#### DATASET EXCERPTS ####
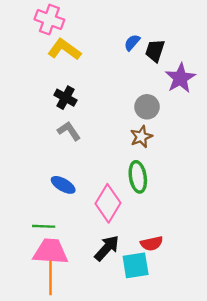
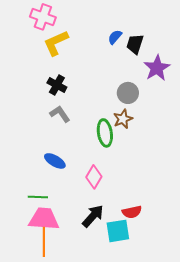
yellow L-shape: (64, 49) -> (56, 43), turned -60
green ellipse: (138, 177) -> (105, 133), moved
pink diamond: (108, 203) -> (94, 177), size x0.7

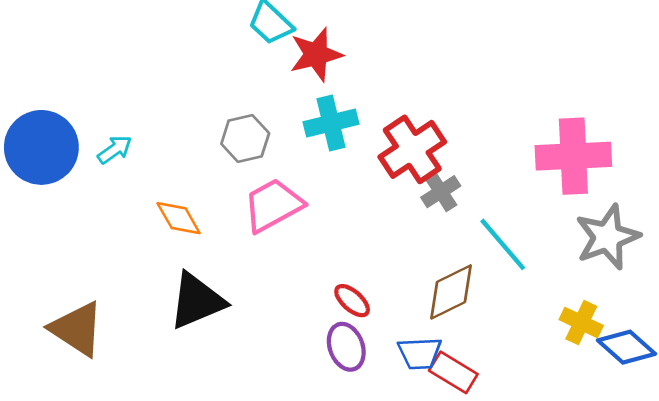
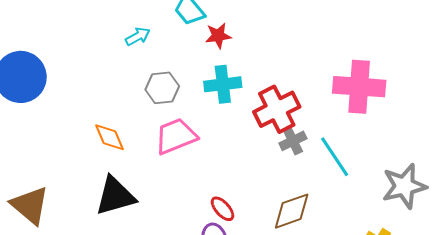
red star: (316, 54) -> (218, 36), size x0.7
cyan arrow: (115, 150) -> (138, 36), moved
pink cross: (573, 156) -> (359, 87), moved
cyan line: (503, 244) -> (335, 157), moved

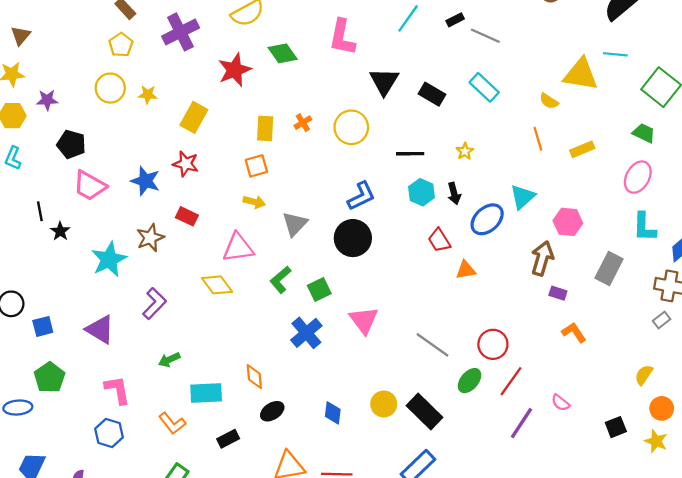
####
A single number is expected: how many lines of the data hold the string "cyan".

__SOLUTION FOR THIS TASK__
2